■ **Material to process**:
╭──

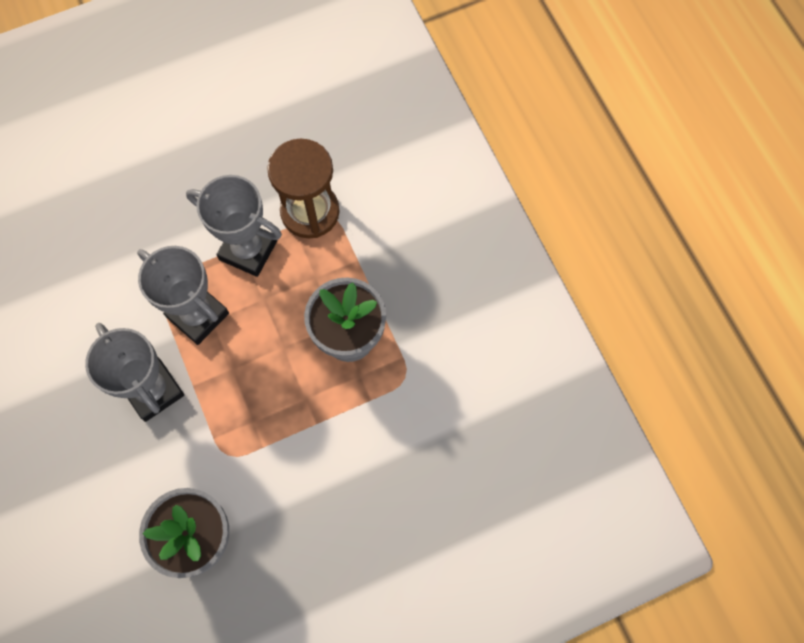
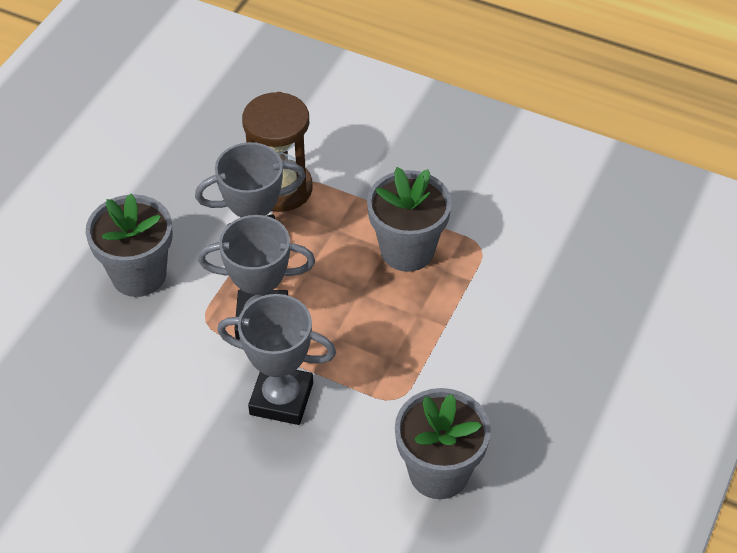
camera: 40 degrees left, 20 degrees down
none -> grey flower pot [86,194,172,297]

╰──
╭──

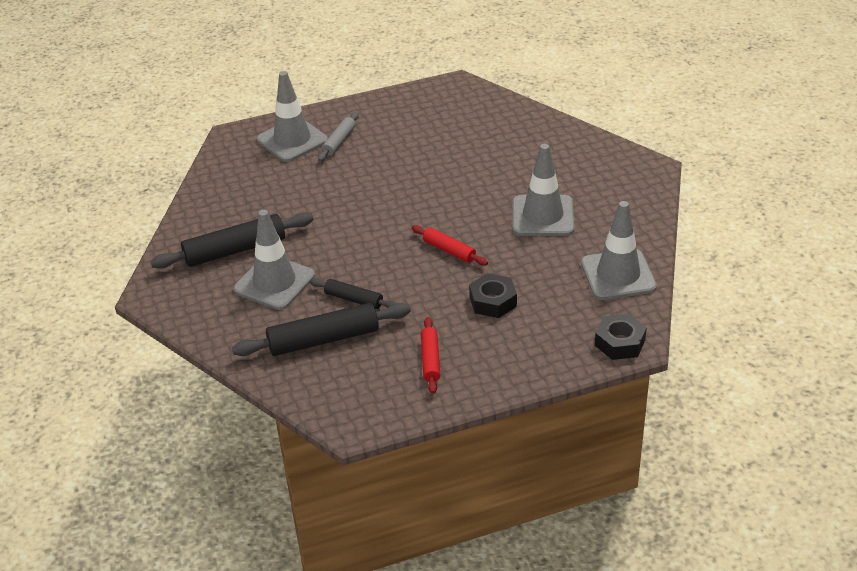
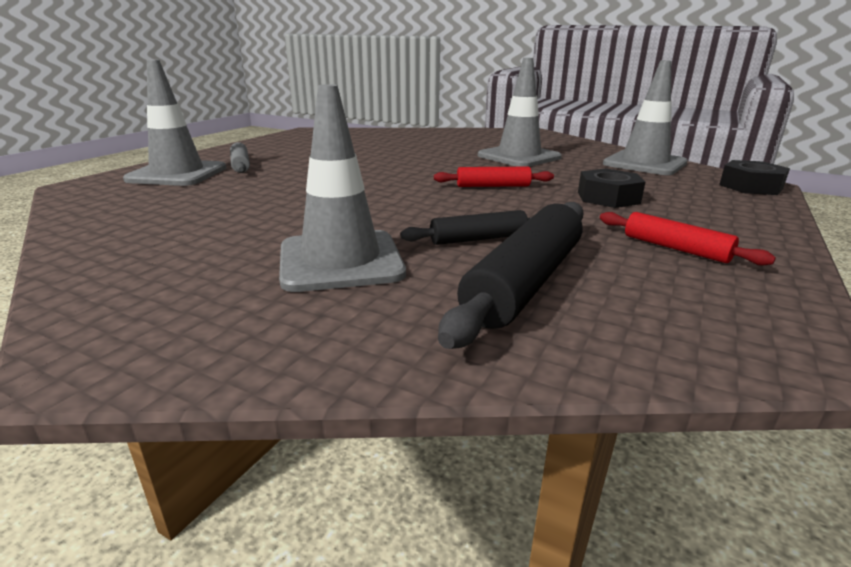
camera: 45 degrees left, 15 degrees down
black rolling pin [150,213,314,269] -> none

╰──

Reproduce only the lines above, starting at the line with "camera: 40 degrees left, 20 degrees down" and ending at the line with "none -> grey flower pot [86,194,172,297]", exactly as written.

■ **Answer area**:
camera: 40 degrees left, 20 degrees down
none -> grey flower pot [86,194,172,297]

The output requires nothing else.